*Work request:* From the data below, copy out every line in which the word "motor" occurs.
[Opening Records for processing section]
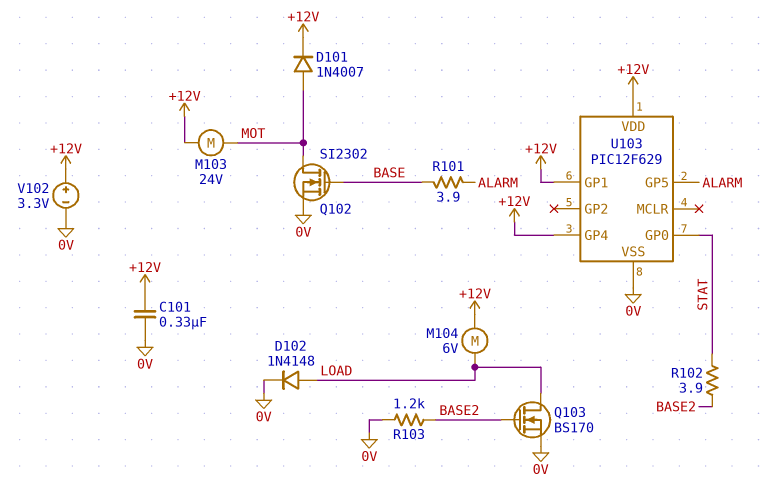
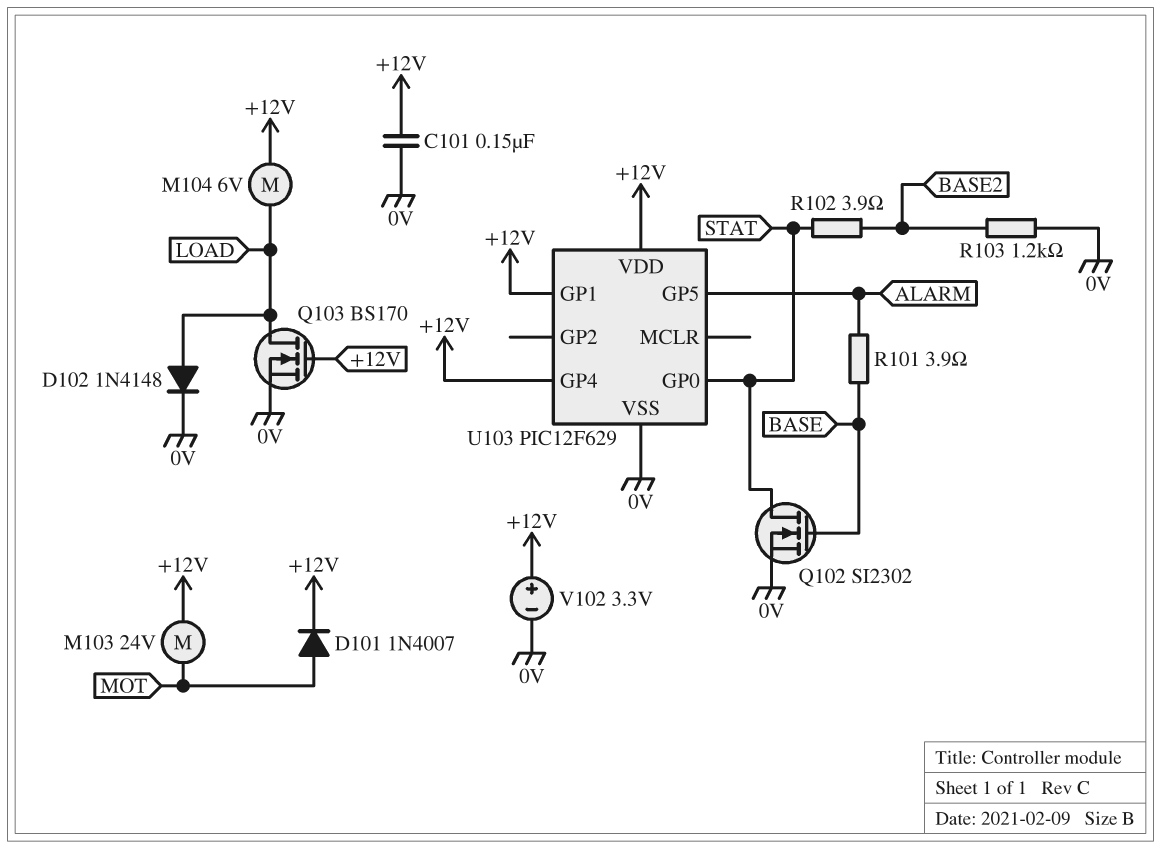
C101: 330nF (+12V, 0V) -> 150nF (+12V, 0V)
Q102: NMOS SI2302 (G BASE, D MOT, S 0V) -> NMOS SI2302 (G BASE, D STAT, S 0V)
Q103: NMOS BS170 (G BASE2, D LOAD, S 0V) -> NMOS BS170 (G +12V, D LOAD, S 0V)

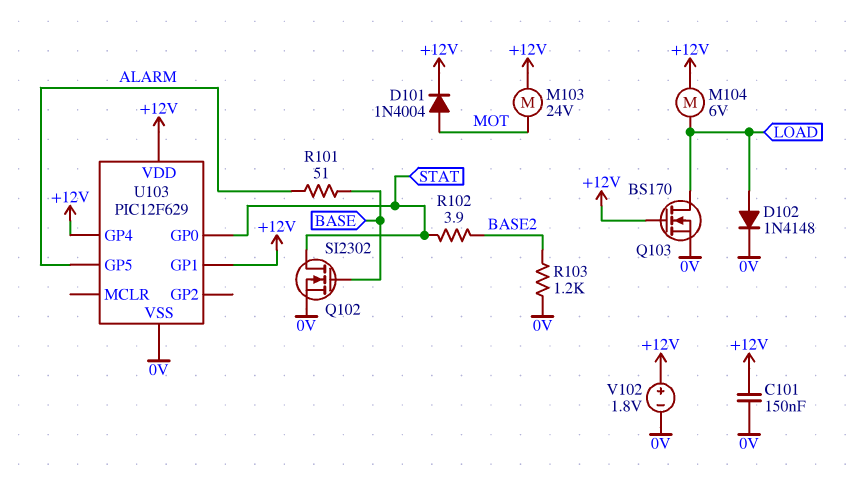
D101: diode 1N4007 (A MOT, K +12V) -> diode 1N4004 (A MOT, K +12V)
R101: 3.9 (ALARM, BASE) -> 51 (ALARM, BASE)
V102: 3.3V (plus +12V, minus 0V) -> 1.8V (plus +12V, minus 0V)

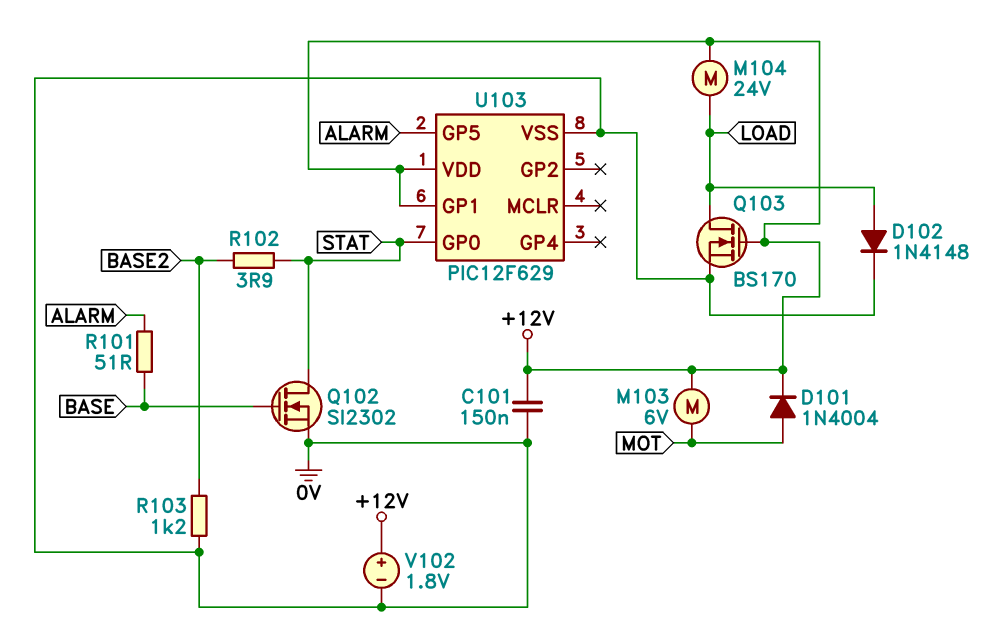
M103: motor 24V (+12V, MOT) -> motor 6V (+12V, MOT)
M104: motor 6V (+12V, LOAD) -> motor 24V (+12V, LOAD)
U103 pin GP4: +12V -> none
[Closing Records for processing section]
*Solution for this problem:*
M103: motor 24V (+12V, MOT) -> motor 6V (+12V, MOT)
M104: motor 6V (+12V, LOAD) -> motor 24V (+12V, LOAD)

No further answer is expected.